Available records START

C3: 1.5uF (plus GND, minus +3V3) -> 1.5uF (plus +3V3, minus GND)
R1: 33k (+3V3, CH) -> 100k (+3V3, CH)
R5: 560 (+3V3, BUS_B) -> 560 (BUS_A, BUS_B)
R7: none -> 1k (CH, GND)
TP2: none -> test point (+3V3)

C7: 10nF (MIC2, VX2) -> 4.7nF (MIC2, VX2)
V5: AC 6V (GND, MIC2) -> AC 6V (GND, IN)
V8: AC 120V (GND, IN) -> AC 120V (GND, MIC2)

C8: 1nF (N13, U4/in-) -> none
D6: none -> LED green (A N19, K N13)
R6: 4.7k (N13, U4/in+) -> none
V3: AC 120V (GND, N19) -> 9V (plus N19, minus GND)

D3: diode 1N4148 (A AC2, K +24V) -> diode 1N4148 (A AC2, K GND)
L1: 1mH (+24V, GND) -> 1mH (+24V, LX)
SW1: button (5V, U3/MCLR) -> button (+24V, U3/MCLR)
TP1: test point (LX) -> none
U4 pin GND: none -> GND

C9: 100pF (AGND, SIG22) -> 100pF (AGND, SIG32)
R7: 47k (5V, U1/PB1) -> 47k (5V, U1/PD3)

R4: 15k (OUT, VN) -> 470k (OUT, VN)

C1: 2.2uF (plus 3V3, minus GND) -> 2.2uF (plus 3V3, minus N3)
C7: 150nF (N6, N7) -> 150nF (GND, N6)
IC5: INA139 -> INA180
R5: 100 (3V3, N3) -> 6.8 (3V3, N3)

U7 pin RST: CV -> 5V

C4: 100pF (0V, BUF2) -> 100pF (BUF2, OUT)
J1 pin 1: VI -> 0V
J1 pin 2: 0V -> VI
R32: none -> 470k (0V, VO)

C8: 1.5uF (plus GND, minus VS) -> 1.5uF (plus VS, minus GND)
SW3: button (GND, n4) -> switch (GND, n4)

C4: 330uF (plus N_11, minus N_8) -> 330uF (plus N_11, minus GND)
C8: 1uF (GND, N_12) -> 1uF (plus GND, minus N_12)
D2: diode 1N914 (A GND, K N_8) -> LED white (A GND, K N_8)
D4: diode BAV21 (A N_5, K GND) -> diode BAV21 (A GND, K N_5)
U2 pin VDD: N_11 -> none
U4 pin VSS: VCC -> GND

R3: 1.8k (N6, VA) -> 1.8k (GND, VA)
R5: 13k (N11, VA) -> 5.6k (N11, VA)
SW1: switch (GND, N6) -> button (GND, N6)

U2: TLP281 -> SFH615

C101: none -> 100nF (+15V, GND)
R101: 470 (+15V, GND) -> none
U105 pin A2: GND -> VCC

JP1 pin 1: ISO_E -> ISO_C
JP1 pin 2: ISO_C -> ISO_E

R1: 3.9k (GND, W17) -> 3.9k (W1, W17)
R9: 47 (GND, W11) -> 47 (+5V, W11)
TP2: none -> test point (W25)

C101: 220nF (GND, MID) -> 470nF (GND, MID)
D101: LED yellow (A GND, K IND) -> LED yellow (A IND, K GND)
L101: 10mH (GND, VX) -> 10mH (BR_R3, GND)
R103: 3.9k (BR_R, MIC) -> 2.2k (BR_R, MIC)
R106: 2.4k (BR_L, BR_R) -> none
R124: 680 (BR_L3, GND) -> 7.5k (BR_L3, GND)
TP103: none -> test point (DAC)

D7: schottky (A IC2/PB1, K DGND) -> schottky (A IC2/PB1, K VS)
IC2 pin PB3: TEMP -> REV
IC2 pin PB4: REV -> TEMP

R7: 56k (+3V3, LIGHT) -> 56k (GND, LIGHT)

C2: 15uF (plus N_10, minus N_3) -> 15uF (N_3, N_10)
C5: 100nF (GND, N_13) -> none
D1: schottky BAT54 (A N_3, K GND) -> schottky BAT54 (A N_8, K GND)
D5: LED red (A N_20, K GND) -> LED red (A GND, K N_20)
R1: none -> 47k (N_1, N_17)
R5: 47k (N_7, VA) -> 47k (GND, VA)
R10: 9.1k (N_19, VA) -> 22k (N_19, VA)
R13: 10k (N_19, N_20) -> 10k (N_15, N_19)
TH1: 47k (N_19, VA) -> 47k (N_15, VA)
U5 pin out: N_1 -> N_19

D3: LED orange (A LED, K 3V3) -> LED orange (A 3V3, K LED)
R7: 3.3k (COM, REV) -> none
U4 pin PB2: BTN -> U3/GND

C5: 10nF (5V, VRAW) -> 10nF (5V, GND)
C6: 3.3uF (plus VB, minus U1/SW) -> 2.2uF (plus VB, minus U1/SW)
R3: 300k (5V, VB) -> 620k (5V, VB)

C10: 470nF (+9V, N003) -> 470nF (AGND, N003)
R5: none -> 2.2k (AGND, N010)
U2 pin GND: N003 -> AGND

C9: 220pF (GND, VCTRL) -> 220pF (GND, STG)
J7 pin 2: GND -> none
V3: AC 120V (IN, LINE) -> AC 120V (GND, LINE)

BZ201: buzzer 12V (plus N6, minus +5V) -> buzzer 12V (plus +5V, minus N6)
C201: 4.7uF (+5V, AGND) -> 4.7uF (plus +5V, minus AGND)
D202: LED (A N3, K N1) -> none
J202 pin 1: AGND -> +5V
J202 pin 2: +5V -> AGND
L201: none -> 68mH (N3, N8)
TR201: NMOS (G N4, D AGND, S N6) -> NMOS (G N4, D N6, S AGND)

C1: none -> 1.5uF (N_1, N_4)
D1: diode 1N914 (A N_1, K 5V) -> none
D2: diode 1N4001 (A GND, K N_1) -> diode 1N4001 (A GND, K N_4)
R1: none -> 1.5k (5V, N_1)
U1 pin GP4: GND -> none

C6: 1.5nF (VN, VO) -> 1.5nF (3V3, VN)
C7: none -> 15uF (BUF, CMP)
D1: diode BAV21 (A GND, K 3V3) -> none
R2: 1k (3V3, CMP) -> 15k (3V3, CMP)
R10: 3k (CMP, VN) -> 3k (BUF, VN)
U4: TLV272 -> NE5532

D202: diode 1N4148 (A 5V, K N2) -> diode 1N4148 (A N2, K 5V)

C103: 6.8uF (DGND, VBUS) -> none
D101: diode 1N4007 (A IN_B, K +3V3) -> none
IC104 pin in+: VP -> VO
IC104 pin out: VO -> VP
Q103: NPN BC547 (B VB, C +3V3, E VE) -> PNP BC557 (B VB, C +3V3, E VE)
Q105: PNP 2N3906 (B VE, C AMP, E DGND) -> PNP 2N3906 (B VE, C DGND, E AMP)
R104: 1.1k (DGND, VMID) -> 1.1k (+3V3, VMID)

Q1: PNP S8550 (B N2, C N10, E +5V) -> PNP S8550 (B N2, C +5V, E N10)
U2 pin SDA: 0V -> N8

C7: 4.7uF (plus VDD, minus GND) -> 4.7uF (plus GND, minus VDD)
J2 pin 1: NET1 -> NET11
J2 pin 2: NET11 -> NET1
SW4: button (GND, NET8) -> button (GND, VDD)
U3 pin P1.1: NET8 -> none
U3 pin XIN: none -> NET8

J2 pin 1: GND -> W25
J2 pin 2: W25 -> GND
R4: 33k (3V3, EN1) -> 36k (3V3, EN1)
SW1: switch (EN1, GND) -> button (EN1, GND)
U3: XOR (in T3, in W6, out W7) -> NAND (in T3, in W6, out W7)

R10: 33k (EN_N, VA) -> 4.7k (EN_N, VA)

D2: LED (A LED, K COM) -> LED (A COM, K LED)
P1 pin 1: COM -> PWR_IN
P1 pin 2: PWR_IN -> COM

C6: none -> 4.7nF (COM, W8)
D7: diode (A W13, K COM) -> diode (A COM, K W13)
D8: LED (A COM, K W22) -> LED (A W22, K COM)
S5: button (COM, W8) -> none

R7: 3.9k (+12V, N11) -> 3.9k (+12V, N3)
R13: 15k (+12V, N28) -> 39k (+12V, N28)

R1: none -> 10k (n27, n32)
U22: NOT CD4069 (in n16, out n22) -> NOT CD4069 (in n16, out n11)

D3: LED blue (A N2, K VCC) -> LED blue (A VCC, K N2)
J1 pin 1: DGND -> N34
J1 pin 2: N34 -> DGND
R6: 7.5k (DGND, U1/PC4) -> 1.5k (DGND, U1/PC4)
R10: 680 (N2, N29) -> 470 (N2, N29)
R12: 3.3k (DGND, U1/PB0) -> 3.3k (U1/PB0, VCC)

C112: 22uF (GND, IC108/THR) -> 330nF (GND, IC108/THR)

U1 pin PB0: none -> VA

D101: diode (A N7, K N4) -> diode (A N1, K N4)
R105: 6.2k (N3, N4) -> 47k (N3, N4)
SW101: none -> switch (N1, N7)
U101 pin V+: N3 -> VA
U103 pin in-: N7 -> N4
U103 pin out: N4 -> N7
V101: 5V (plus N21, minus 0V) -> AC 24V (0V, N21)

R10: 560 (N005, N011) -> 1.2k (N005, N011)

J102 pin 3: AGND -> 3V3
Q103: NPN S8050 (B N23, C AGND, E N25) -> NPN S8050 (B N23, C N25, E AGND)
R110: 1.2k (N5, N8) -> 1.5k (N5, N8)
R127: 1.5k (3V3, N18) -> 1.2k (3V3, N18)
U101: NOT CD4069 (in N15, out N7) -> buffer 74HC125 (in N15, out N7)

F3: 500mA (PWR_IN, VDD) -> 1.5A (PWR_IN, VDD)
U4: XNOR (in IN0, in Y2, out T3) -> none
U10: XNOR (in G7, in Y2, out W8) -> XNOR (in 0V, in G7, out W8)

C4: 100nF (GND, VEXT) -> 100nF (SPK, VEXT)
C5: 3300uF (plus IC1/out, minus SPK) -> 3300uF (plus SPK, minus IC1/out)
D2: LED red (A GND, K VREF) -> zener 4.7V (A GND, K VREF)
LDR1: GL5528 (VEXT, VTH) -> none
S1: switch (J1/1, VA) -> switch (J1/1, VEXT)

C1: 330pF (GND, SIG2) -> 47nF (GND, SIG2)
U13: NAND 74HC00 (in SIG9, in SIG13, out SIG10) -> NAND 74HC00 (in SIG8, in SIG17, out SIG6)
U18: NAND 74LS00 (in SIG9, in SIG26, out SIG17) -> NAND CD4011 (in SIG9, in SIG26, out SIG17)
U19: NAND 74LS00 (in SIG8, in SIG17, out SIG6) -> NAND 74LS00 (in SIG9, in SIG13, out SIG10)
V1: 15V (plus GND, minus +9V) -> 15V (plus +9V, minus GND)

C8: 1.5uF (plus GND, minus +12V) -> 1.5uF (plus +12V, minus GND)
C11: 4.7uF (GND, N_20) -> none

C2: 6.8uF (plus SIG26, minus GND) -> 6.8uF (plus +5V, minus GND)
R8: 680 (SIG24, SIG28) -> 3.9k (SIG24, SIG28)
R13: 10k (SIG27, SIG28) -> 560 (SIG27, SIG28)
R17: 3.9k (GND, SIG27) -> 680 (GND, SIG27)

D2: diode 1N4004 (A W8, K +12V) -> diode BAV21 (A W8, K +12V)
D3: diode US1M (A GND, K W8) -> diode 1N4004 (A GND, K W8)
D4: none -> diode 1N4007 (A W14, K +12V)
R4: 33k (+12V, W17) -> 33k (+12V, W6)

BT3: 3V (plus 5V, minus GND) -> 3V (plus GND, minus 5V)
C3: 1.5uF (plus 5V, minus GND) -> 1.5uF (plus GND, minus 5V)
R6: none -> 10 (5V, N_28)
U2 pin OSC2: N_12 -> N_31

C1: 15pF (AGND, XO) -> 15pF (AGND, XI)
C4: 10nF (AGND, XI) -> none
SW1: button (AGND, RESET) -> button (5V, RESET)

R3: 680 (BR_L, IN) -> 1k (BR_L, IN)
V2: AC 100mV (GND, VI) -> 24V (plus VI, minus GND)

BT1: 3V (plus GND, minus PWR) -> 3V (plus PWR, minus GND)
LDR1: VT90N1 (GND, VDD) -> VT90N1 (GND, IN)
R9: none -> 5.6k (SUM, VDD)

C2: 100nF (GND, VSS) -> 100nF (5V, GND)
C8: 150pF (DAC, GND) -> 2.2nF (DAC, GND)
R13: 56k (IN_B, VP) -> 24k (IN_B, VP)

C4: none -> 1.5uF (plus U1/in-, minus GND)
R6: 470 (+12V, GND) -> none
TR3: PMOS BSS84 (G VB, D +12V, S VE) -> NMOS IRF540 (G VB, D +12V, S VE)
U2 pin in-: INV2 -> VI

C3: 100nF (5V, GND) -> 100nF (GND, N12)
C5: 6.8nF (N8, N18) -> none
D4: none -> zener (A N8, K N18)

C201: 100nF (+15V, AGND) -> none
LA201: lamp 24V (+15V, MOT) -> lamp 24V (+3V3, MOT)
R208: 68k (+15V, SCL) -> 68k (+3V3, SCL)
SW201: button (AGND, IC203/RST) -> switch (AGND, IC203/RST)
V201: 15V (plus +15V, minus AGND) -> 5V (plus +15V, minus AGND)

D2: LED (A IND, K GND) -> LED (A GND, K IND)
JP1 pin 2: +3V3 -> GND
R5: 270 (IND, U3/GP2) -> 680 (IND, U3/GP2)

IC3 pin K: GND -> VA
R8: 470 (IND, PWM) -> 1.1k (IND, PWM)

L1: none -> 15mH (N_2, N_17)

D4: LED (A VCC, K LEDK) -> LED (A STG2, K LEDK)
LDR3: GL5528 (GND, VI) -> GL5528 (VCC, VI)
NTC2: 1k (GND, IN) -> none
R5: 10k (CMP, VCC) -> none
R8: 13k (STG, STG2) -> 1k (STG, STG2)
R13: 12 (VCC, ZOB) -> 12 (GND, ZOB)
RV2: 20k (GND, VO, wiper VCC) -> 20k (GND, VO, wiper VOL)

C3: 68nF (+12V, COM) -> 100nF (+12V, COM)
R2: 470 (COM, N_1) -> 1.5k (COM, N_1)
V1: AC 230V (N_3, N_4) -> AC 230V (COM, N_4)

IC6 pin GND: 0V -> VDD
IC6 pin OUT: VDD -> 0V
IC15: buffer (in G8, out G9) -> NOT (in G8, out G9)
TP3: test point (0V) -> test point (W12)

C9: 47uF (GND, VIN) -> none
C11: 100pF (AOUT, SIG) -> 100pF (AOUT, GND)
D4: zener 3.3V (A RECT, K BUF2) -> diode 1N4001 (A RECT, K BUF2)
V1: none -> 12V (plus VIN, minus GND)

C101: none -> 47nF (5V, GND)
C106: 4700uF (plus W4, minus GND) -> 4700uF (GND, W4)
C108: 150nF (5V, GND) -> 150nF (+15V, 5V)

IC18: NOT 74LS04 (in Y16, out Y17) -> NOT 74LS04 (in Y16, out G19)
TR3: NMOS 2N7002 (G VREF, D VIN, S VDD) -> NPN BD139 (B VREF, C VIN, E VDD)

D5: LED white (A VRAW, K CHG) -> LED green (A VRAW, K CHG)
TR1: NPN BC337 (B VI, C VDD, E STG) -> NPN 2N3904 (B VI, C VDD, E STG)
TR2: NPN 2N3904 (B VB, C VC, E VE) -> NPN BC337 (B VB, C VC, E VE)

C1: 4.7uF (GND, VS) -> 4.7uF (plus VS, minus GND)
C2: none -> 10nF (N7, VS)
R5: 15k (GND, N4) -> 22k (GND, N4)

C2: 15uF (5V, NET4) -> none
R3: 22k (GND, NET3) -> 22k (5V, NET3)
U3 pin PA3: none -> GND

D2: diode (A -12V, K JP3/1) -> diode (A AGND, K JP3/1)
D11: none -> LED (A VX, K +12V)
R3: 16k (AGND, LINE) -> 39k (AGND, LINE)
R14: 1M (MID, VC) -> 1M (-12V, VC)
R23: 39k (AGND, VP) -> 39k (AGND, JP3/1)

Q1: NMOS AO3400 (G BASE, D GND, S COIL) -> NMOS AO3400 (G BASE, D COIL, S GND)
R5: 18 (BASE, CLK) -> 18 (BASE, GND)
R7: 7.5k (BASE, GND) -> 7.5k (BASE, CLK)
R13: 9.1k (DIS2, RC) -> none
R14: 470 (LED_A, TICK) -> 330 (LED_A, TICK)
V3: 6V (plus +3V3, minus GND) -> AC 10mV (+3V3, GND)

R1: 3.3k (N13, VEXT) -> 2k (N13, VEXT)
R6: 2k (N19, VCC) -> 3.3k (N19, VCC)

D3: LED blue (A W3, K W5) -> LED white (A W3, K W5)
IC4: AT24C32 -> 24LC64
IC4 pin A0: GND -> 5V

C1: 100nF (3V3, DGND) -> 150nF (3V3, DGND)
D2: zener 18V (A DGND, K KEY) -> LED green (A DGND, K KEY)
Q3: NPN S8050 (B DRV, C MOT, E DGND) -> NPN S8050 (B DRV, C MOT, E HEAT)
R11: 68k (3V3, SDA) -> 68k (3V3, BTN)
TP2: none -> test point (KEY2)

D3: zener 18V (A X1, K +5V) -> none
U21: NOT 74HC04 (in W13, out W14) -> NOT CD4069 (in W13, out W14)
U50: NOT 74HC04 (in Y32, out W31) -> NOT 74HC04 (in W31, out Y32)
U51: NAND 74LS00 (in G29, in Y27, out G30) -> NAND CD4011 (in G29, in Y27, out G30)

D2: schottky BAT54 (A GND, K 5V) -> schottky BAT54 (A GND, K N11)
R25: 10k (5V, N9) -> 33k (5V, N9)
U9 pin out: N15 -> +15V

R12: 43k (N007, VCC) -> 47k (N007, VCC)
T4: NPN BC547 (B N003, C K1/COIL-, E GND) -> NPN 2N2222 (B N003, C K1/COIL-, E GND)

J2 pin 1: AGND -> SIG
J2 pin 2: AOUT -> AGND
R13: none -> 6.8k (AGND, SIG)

Available records END

_Work request_.
Beginning at the first line of the records, give again each line exactly as written, ending with the line that contains "L1: 1mH (+24V, GND) -> 1mH (+24V, LX)".

_Expected output_.
C3: 1.5uF (plus GND, minus +3V3) -> 1.5uF (plus +3V3, minus GND)
R1: 33k (+3V3, CH) -> 100k (+3V3, CH)
R5: 560 (+3V3, BUS_B) -> 560 (BUS_A, BUS_B)
R7: none -> 1k (CH, GND)
TP2: none -> test point (+3V3)

C7: 10nF (MIC2, VX2) -> 4.7nF (MIC2, VX2)
V5: AC 6V (GND, MIC2) -> AC 6V (GND, IN)
V8: AC 120V (GND, IN) -> AC 120V (GND, MIC2)

C8: 1nF (N13, U4/in-) -> none
D6: none -> LED green (A N19, K N13)
R6: 4.7k (N13, U4/in+) -> none
V3: AC 120V (GND, N19) -> 9V (plus N19, minus GND)

D3: diode 1N4148 (A AC2, K +24V) -> diode 1N4148 (A AC2, K GND)
L1: 1mH (+24V, GND) -> 1mH (+24V, LX)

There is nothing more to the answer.